Beneath this task are records; print exactly the stretch of them from the line with "grey bowling pin [161,252,182,296]" through the line with "blue donut [397,148,438,184]", both ends included.

BEGIN Records to use

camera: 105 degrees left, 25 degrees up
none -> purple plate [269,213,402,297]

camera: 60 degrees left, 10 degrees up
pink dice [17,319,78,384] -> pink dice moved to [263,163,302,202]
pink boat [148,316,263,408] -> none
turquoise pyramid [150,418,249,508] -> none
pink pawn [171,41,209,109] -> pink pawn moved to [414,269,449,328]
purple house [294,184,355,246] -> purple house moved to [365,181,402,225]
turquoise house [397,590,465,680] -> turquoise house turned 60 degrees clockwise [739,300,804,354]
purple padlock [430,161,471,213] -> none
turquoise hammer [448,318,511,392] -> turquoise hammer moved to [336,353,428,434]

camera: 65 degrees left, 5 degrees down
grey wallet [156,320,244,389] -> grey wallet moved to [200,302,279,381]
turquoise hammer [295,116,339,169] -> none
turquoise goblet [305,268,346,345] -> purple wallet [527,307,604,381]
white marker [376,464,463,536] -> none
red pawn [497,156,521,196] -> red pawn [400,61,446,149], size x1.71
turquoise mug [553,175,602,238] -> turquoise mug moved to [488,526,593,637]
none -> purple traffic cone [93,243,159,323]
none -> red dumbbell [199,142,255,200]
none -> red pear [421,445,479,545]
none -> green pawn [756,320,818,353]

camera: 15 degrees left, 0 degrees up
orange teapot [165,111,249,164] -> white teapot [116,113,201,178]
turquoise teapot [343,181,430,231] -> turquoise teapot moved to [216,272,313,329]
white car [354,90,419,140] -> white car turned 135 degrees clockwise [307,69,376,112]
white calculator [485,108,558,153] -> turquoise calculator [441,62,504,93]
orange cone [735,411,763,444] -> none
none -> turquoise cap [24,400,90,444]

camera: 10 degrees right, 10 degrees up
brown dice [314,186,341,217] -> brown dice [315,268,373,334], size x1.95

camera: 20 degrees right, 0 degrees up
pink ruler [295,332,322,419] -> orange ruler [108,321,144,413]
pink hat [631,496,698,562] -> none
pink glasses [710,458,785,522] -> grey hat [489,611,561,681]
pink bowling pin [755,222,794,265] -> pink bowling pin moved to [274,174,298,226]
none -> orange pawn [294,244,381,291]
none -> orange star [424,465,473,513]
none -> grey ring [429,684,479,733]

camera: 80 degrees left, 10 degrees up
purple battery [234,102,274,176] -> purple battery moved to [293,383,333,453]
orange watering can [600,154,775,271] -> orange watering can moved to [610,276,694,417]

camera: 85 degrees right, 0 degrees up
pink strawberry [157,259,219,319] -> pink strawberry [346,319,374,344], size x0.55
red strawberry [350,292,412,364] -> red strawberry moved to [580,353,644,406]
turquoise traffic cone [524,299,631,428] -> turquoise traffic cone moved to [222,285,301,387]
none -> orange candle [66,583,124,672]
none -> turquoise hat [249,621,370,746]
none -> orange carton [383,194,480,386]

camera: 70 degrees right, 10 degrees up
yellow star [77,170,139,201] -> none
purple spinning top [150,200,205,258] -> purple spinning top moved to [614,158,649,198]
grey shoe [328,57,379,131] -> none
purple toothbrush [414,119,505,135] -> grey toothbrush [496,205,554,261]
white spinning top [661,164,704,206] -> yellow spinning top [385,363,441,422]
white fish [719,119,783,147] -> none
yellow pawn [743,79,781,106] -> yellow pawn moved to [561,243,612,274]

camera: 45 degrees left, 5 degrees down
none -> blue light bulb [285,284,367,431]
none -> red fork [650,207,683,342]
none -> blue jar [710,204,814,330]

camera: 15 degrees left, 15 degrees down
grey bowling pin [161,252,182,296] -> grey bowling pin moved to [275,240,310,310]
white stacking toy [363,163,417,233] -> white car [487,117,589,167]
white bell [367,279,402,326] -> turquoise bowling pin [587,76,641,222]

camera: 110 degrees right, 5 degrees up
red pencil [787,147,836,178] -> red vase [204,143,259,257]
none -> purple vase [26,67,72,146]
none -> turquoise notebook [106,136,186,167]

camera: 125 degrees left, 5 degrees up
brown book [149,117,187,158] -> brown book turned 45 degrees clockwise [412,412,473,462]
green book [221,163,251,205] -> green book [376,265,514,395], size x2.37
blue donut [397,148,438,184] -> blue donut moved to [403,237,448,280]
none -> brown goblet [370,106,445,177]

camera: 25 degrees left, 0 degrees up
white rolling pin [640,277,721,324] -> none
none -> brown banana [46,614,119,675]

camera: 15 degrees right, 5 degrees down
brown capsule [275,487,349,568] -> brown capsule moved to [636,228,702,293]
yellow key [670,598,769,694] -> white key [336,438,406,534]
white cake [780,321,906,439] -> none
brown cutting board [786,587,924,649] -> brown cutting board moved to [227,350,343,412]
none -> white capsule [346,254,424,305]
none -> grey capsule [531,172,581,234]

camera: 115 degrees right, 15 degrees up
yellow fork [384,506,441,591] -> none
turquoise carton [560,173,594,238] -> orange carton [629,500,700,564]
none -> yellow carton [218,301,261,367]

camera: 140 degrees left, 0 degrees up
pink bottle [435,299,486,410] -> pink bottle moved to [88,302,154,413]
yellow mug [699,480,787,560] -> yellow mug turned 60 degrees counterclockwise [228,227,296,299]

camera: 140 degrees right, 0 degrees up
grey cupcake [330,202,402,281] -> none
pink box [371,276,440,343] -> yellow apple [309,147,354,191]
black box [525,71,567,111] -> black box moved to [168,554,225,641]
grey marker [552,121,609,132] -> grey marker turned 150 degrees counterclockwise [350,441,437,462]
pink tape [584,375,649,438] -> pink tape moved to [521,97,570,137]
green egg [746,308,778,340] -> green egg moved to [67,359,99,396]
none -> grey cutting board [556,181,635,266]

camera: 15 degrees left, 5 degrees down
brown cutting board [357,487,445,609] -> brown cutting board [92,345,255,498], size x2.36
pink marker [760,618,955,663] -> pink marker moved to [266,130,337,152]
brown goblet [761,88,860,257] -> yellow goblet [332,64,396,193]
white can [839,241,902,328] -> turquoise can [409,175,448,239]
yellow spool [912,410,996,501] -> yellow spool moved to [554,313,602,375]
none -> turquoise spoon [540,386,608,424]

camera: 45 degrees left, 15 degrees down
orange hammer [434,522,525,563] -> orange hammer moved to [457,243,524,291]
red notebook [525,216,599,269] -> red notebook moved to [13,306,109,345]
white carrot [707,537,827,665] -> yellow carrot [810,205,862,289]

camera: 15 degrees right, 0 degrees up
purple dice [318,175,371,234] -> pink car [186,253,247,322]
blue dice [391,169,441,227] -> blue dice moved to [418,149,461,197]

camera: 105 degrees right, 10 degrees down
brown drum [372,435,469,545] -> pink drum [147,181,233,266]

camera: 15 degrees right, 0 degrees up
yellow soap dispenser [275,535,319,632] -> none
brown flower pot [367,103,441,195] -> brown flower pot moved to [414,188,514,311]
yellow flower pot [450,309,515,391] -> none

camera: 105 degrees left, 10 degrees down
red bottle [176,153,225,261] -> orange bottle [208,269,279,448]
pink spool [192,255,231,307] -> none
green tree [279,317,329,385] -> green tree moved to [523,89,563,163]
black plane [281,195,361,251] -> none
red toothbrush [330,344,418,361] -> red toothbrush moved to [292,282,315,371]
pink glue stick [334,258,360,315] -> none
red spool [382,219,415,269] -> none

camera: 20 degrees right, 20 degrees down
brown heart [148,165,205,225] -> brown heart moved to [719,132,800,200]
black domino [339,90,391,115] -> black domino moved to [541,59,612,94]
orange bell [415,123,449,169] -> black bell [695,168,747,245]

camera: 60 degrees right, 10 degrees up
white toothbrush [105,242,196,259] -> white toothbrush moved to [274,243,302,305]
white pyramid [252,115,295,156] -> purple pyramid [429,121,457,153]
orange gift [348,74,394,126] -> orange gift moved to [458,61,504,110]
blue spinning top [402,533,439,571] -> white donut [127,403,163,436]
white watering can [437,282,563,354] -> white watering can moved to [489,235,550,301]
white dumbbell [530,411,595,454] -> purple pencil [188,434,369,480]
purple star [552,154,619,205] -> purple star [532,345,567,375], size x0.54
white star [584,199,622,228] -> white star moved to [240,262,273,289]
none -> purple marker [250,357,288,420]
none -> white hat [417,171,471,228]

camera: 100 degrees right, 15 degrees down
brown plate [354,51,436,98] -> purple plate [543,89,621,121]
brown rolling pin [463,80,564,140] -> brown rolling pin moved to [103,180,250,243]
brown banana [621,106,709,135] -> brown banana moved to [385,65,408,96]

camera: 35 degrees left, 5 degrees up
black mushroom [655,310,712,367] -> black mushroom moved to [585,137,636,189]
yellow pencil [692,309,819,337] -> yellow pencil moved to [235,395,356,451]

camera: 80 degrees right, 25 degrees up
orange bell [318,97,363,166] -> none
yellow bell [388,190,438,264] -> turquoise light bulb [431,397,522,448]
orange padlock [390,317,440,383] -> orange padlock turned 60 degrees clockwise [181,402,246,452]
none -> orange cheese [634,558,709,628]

END Records to use

Reply to the exercise:
grey bowling pin [161,252,182,296] -> grey bowling pin moved to [275,240,310,310]
white stacking toy [363,163,417,233] -> white car [487,117,589,167]
white bell [367,279,402,326] -> turquoise bowling pin [587,76,641,222]

camera: 110 degrees right, 5 degrees up
red pencil [787,147,836,178] -> red vase [204,143,259,257]
none -> purple vase [26,67,72,146]
none -> turquoise notebook [106,136,186,167]

camera: 125 degrees left, 5 degrees up
brown book [149,117,187,158] -> brown book turned 45 degrees clockwise [412,412,473,462]
green book [221,163,251,205] -> green book [376,265,514,395], size x2.37
blue donut [397,148,438,184] -> blue donut moved to [403,237,448,280]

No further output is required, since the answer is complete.